→ **PROVIDED DATA**
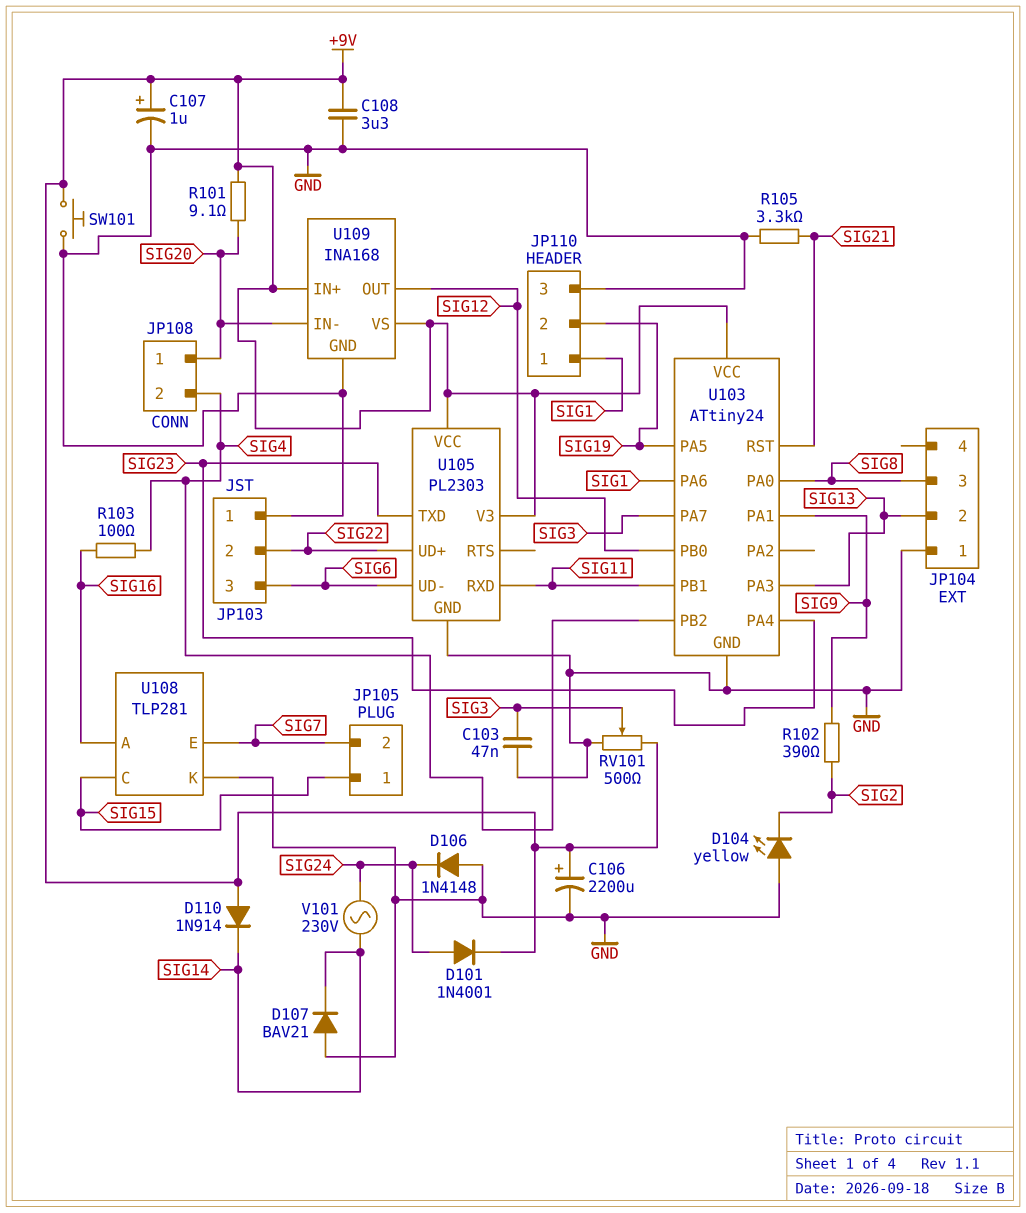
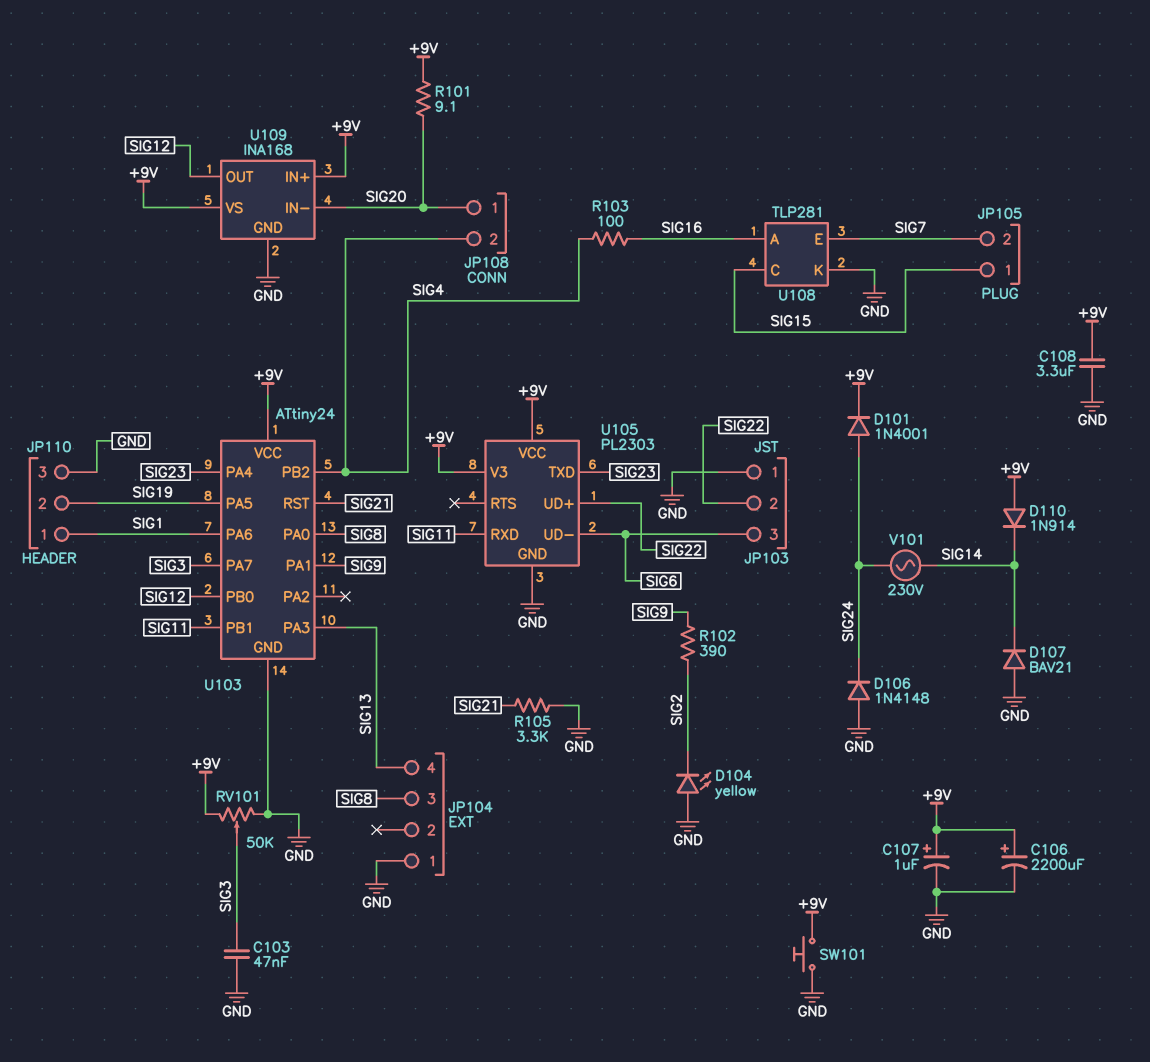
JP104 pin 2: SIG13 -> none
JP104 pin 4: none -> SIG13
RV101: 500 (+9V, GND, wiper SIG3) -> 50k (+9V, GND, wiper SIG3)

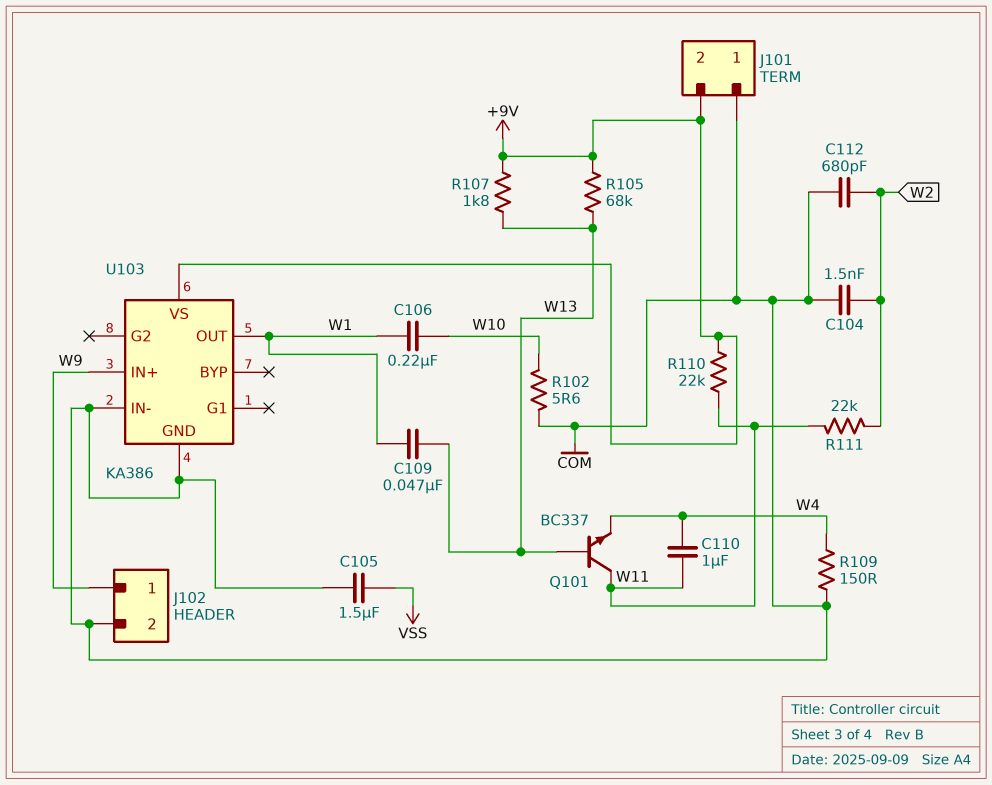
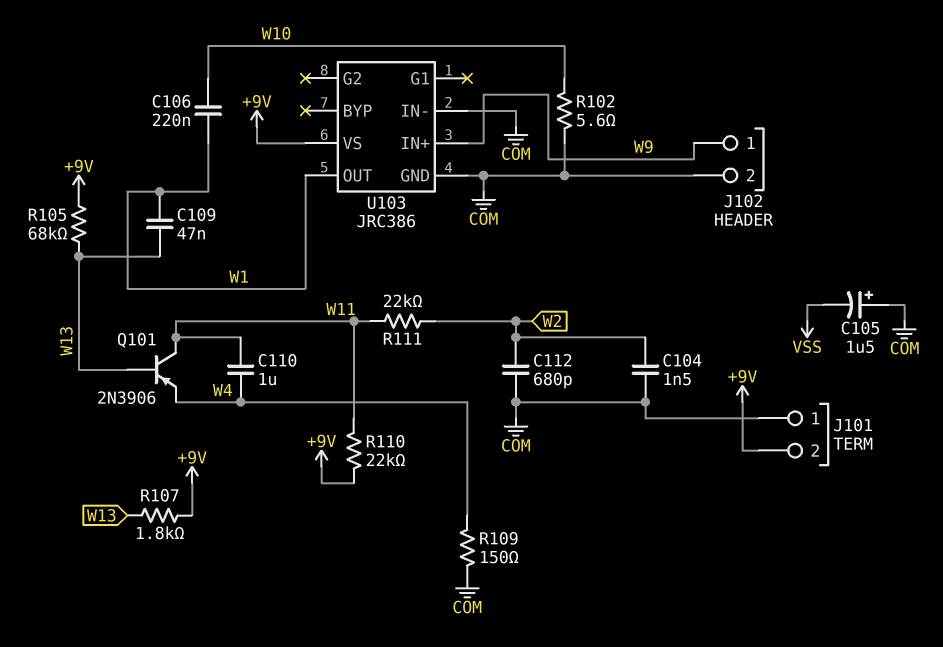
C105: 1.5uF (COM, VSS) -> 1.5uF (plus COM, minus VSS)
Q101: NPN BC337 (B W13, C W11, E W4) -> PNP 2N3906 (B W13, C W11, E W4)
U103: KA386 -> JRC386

* * *

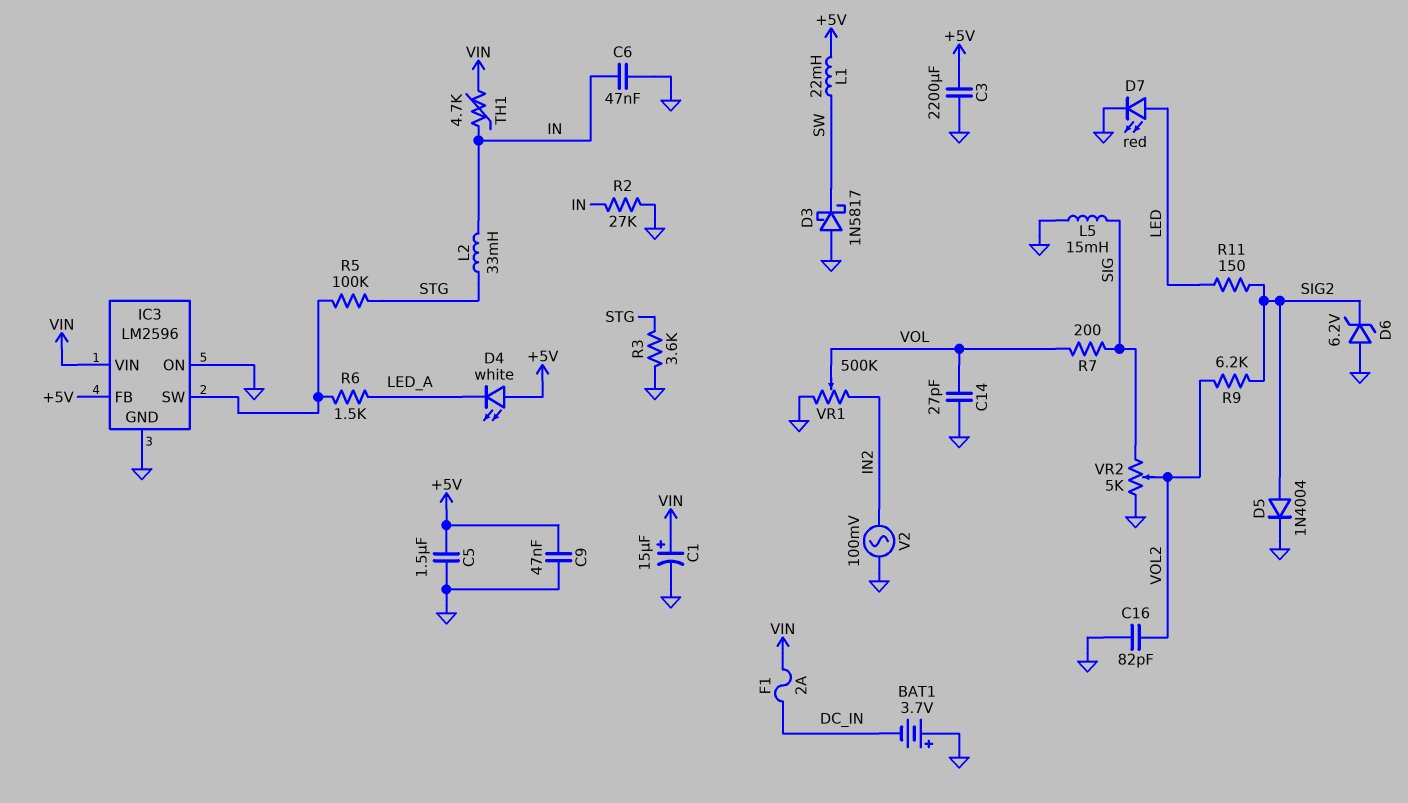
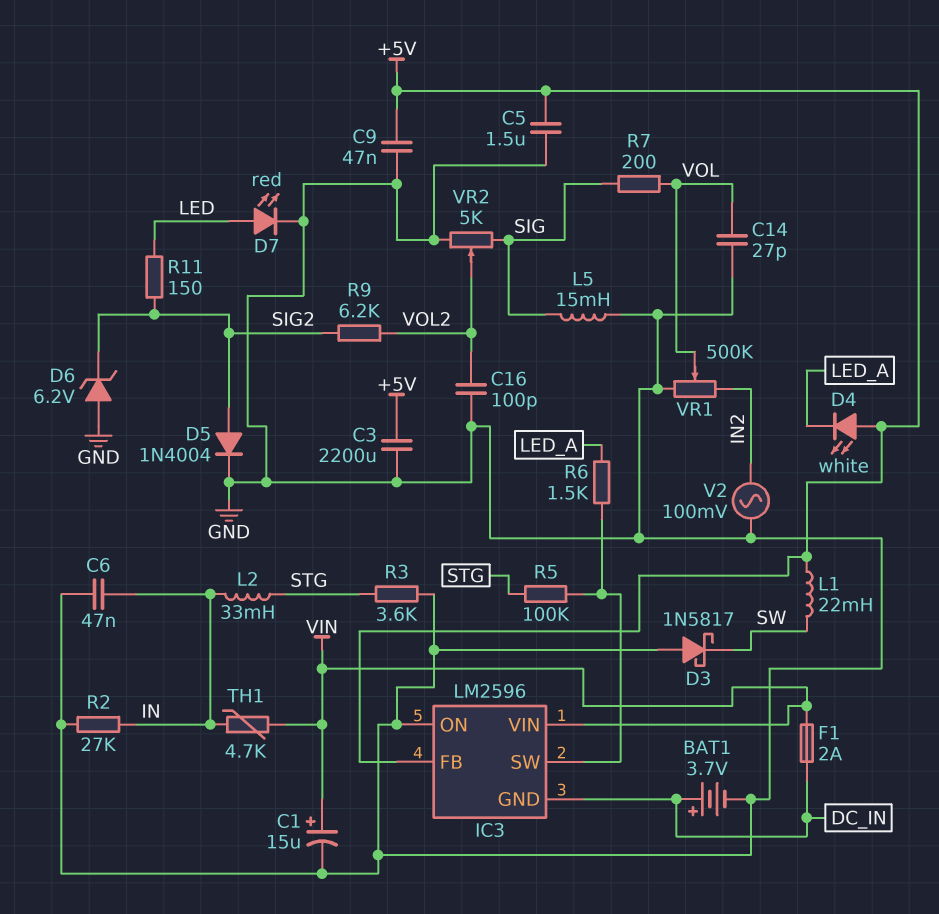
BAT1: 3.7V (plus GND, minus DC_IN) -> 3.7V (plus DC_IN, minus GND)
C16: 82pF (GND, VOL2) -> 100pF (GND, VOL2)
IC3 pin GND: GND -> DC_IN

→ **BRIEF**
The answer is the lines above between the line holding "BAT1: 3.7V (plus" and the line holding "IC3 pin GND: GND -> DC_IN", inclusive, each written out exactly, and no others.

→ **ANSWER SECTION**
BAT1: 3.7V (plus GND, minus DC_IN) -> 3.7V (plus DC_IN, minus GND)
C16: 82pF (GND, VOL2) -> 100pF (GND, VOL2)
IC3 pin GND: GND -> DC_IN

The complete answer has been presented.